**Your task**
From the entries below, copy every line that holds the word "none".
*** Opening Supplied records ***
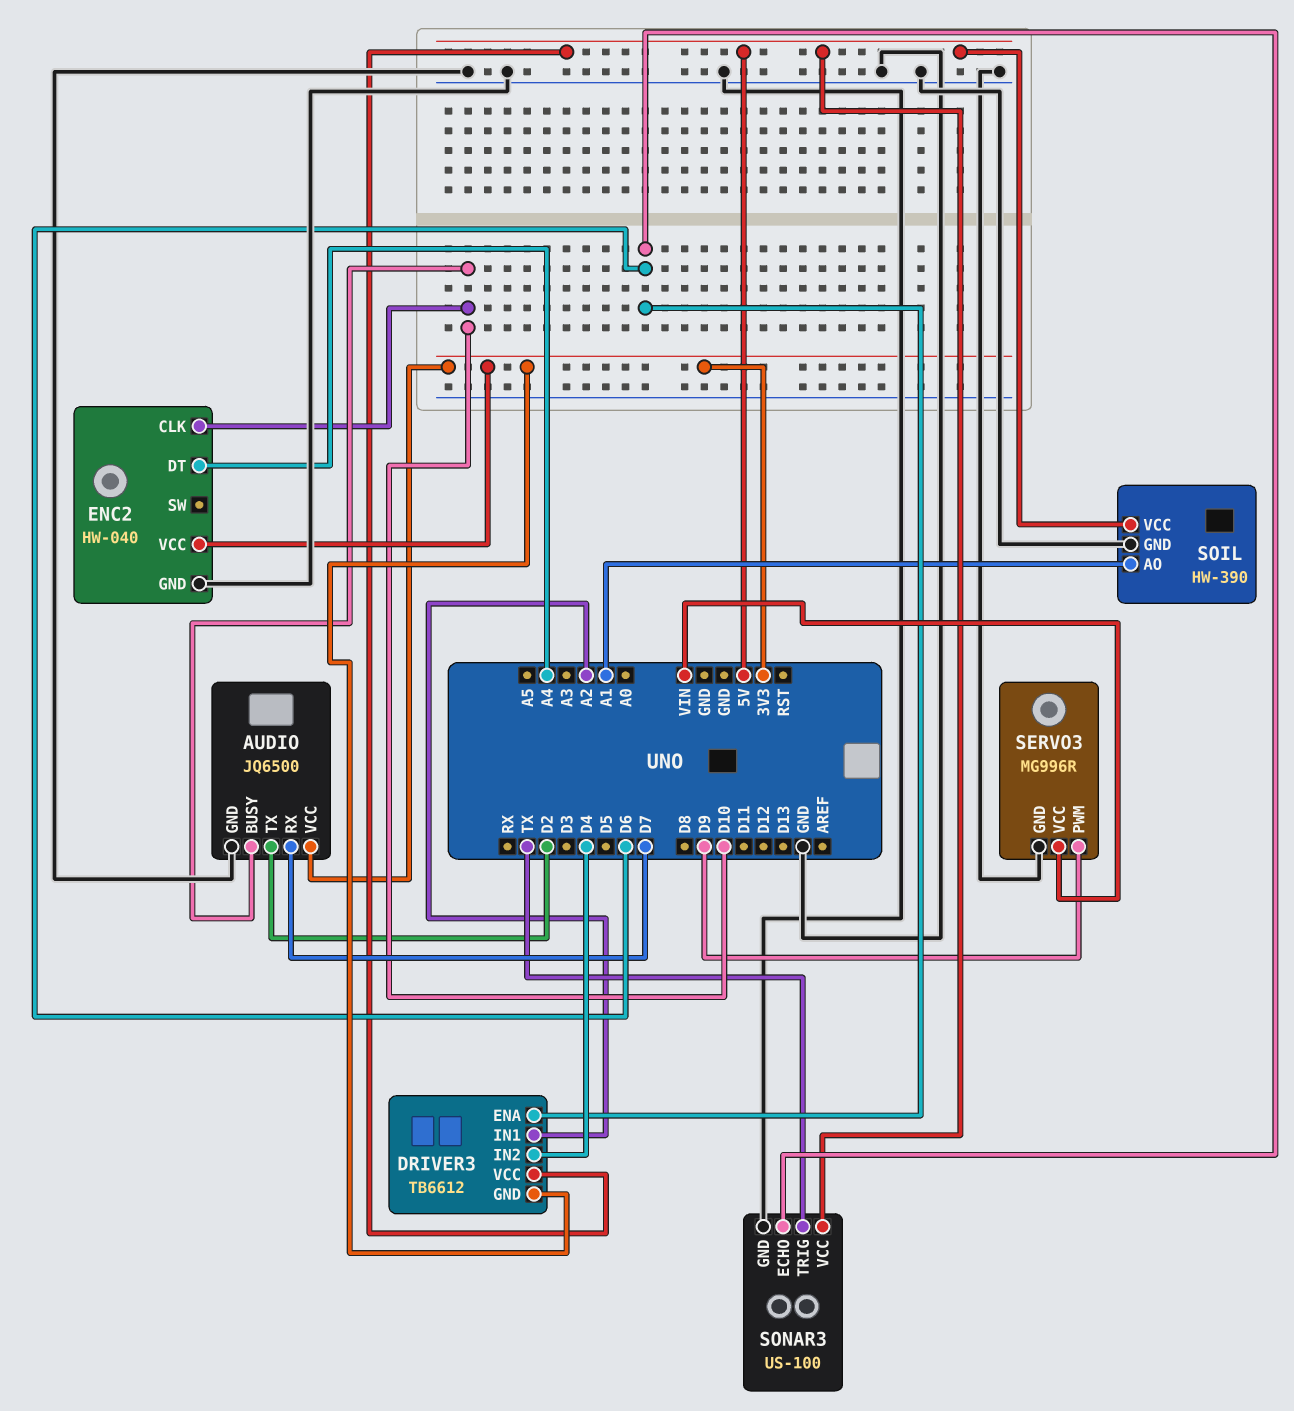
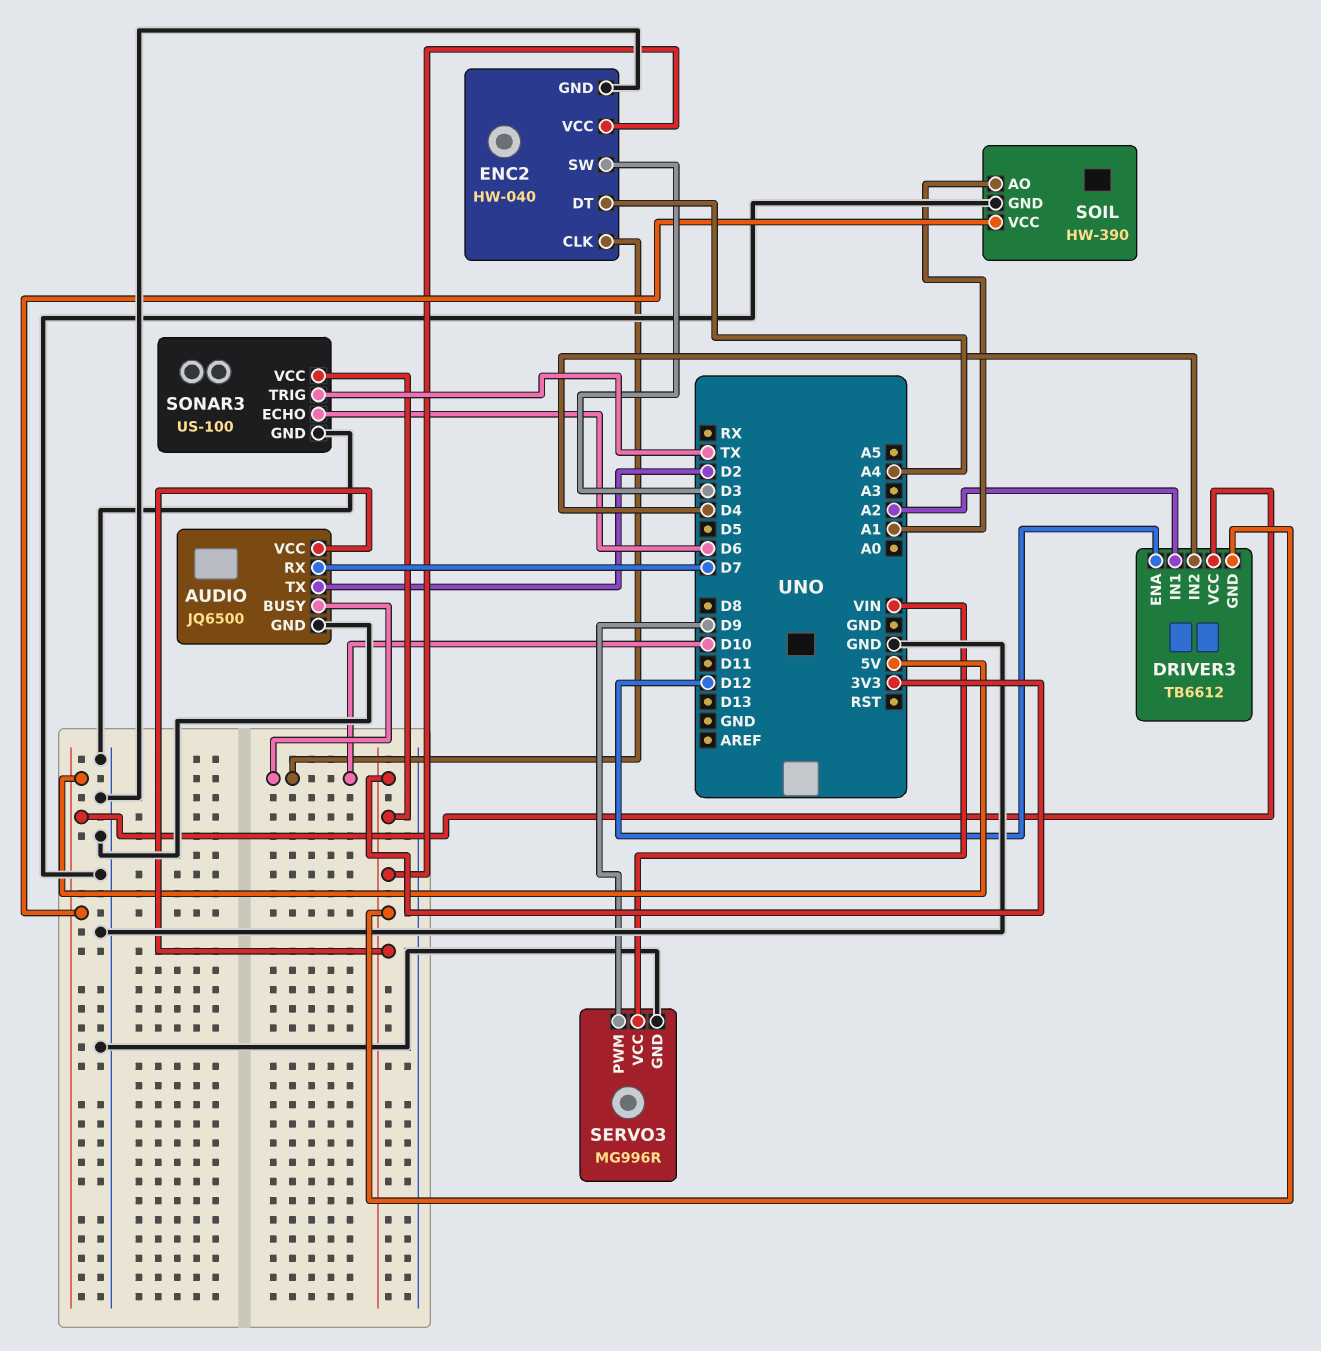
DRIVER3 pin ENA: D6 -> D12
ENC2 pin SW: none -> D3
SONAR3 pin VCC: 5V -> 3V3

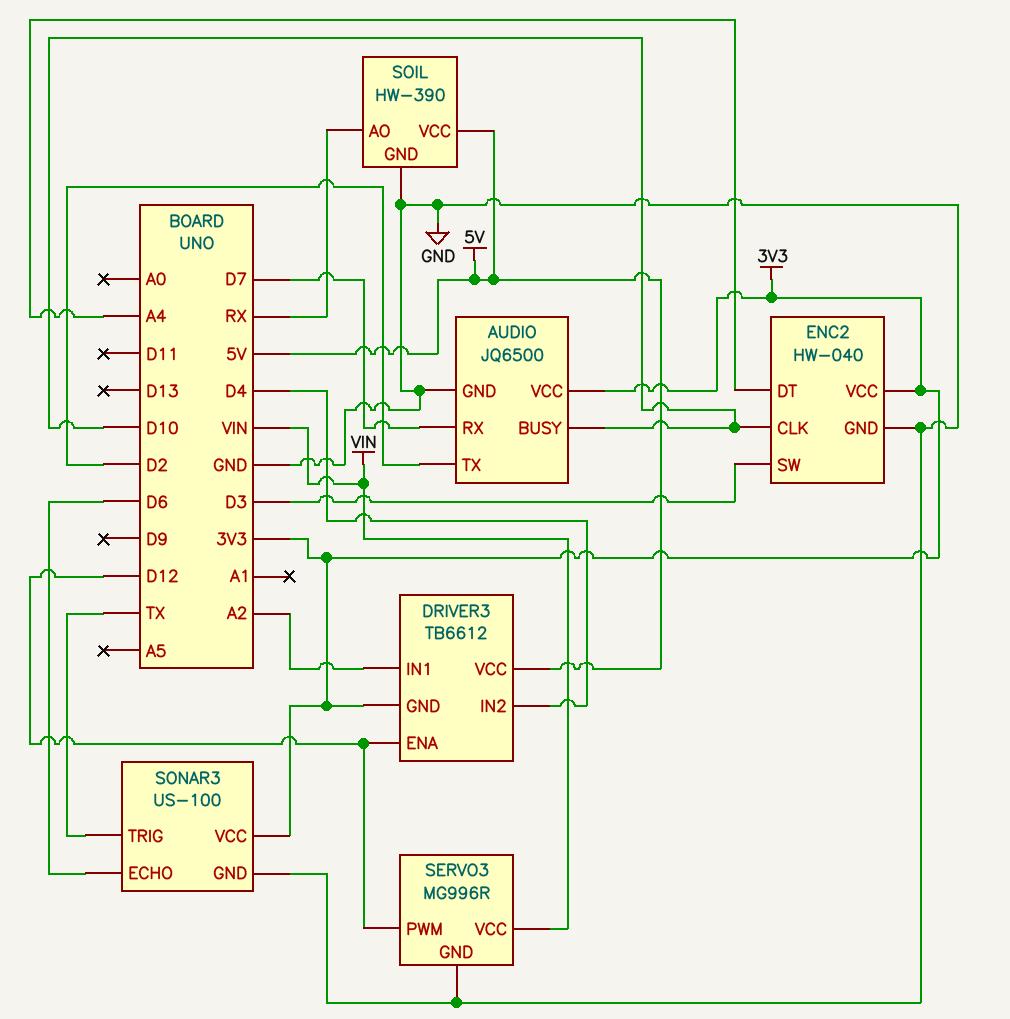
SERVO3 pin PWM: D9 -> D12
SOIL pin AO: A1 -> RX

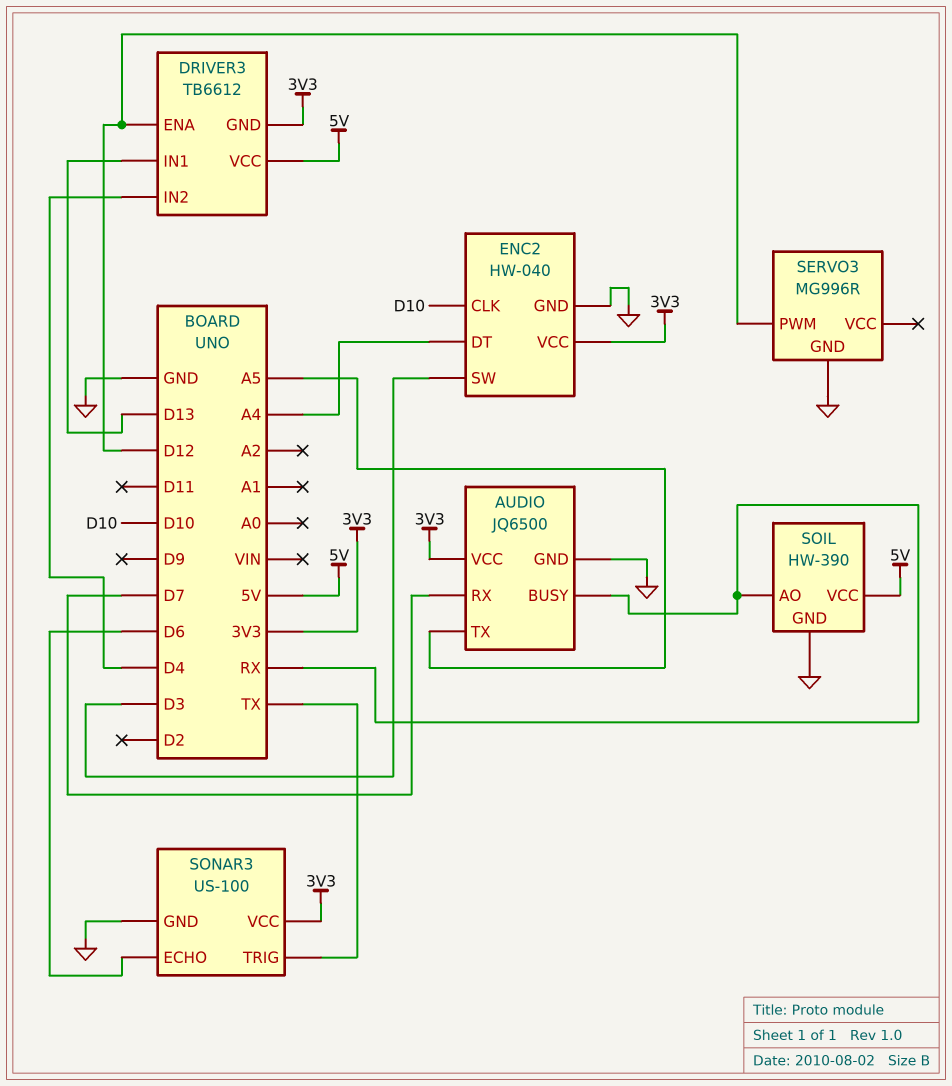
AUDIO pin BUSY: D10 -> RX
AUDIO pin TX: D2 -> A5
DRIVER3 pin IN1: A2 -> D13
SERVO3 pin VCC: VIN -> none

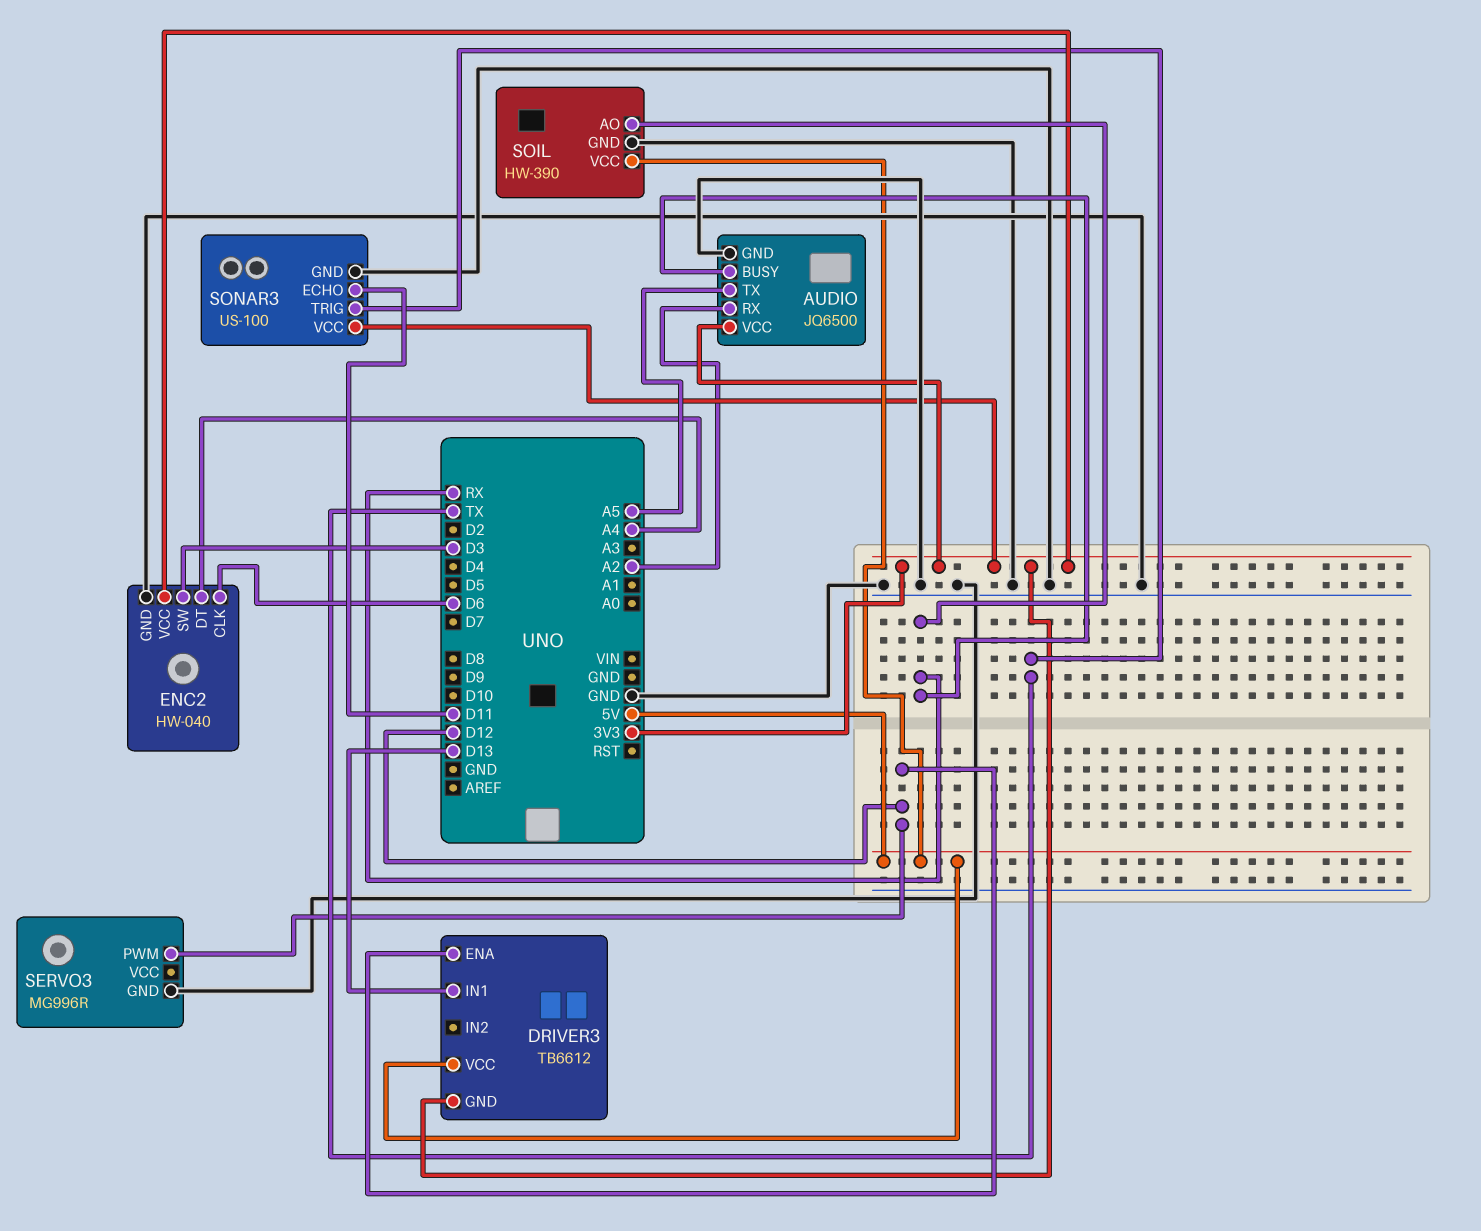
AUDIO pin RX: D7 -> A2
DRIVER3 pin IN2: D4 -> none
ENC2 pin CLK: D10 -> D6
SONAR3 pin ECHO: D6 -> D11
*** Closing Supplied records ***
**Result**
ENC2 pin SW: none -> D3
SERVO3 pin VCC: VIN -> none
DRIVER3 pin IN2: D4 -> none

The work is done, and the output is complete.